-- ENTRIES SUPPLIED follows --

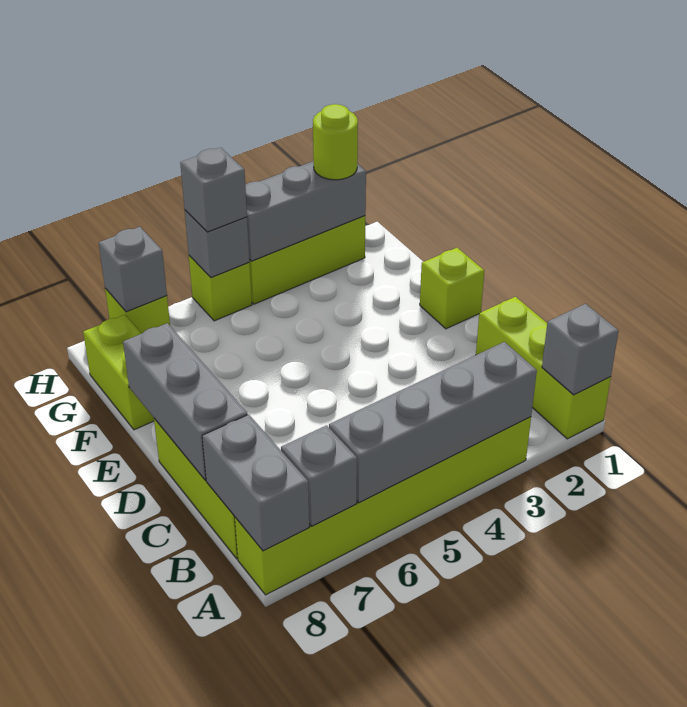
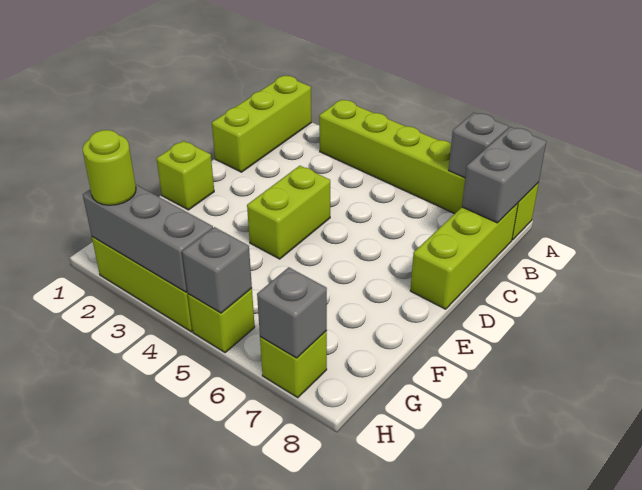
grey brick A1 level 2 -> none
grey brick A3:A6 level 2 -> none
grey brick C8:E8 level 2 -> none
lime brick F8:G8 level 1 -> lime brick D4:E4 level 1
grey brick H5 level 3 -> none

-- ENTRIES SUPPLIED concluded --

**DESCRIPTION OF THE TASK**
This task asks for the number of lines above that include the string "none". Respond with that number only.

**RESPONSE AREA**
4